* Written instruction *
Render the records from the start through the line containing "Song Machine, Season" as a Markdown table with the columns Row and Line, numbering each line in order and skipping any blank lines.

Data lines:
§ §

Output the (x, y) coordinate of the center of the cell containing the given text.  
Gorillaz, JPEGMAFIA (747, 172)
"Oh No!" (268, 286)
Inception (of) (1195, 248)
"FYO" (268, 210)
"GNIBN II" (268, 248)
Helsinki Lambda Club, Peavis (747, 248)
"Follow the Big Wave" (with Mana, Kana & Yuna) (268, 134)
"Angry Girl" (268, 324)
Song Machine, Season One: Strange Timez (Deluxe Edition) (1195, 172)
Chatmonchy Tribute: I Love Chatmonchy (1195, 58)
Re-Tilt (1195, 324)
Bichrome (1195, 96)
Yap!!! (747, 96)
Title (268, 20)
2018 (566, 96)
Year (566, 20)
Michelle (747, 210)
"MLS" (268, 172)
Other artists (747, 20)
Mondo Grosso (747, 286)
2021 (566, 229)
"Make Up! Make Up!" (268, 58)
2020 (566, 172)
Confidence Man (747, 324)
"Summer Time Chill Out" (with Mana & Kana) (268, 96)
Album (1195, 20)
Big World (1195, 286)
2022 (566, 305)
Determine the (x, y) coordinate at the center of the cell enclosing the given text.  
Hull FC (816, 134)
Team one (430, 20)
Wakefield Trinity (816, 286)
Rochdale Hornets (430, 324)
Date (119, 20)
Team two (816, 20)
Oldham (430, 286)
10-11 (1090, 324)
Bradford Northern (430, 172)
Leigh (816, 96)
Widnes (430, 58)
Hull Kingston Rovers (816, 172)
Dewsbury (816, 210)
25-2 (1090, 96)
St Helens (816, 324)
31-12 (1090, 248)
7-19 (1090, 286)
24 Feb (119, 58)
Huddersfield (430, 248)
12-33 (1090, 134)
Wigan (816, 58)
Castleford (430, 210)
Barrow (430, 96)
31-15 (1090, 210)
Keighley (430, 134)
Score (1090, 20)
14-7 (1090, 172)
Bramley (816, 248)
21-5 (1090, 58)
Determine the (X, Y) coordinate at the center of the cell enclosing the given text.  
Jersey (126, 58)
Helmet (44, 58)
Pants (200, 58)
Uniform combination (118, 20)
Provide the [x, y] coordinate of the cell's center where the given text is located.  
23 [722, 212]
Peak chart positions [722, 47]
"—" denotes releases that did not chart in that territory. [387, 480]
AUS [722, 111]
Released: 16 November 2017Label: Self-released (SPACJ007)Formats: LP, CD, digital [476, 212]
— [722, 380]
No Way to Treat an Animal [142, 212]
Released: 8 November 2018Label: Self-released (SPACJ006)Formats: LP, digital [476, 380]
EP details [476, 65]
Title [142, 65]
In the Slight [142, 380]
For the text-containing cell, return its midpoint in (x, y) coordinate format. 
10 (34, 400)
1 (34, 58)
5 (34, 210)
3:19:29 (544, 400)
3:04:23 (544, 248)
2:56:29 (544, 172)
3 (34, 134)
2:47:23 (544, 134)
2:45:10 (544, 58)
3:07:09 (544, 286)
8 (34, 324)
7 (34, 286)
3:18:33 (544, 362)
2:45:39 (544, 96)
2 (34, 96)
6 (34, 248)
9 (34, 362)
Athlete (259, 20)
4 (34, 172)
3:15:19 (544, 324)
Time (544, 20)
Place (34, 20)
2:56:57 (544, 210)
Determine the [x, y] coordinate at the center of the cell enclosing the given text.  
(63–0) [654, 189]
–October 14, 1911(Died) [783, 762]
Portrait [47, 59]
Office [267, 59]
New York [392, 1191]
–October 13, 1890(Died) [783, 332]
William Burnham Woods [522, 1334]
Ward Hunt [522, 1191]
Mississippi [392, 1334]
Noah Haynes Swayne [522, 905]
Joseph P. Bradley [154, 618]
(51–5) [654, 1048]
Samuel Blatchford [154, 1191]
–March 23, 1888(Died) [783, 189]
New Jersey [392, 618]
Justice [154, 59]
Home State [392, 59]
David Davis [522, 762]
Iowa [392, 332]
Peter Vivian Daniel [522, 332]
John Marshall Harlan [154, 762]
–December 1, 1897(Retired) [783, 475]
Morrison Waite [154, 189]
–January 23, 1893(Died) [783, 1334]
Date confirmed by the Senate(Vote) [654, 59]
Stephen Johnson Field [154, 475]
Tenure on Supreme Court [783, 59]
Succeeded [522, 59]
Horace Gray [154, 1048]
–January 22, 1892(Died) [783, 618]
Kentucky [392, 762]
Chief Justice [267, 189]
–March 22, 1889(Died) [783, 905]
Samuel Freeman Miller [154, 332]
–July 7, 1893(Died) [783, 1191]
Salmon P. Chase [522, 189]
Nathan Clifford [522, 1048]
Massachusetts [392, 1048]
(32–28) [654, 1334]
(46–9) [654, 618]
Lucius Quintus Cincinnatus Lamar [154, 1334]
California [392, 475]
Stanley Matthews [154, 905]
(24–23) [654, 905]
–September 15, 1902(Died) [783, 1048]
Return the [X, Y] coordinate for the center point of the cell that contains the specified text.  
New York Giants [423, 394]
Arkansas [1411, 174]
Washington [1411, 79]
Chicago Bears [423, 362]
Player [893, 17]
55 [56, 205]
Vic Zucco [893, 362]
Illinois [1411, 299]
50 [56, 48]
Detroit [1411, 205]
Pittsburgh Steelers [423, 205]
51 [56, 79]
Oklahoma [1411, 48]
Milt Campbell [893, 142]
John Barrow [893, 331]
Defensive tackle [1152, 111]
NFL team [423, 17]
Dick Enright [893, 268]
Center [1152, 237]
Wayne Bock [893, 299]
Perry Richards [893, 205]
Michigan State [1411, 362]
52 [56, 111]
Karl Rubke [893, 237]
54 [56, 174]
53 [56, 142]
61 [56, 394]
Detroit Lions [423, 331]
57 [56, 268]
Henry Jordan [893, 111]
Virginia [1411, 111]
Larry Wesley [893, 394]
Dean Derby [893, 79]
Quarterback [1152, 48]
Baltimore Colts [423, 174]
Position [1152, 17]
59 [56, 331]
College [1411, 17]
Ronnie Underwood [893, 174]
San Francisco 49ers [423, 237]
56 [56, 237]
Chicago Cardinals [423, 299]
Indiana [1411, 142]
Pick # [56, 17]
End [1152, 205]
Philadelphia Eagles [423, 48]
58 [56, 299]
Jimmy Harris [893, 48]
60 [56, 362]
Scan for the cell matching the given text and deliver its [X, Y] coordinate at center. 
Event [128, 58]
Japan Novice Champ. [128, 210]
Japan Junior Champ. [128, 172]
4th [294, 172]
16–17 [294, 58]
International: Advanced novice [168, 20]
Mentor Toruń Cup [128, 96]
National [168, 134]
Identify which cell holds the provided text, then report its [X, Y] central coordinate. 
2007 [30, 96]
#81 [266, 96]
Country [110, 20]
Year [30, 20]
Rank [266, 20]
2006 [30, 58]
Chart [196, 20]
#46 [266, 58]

§ §

* Final answer *
| Row | Line |
|---|---|
| 1 | Output the (x, y) coordinate of the center of the cell containing the given text.   |
| 2 | Gorillaz, JPEGMAFIA (747, 172) |
| 3 | "Oh No!" (268, 286) |
| 4 | Inception (of) (1195, 248) |
| 5 | "FYO" (268, 210) |
| 6 | "GNIBN II" (268, 248) |
| 7 | Helsinki Lambda Club, Peavis (747, 248) |
| 8 | "Follow the Big Wave" (with Mana, Kana & Yuna) (268, 134) |
| 9 | "Angry Girl" (268, 324) |
| 10 | Song Machine, Season One: Strange Timez (Deluxe Edition) (1195, 172) |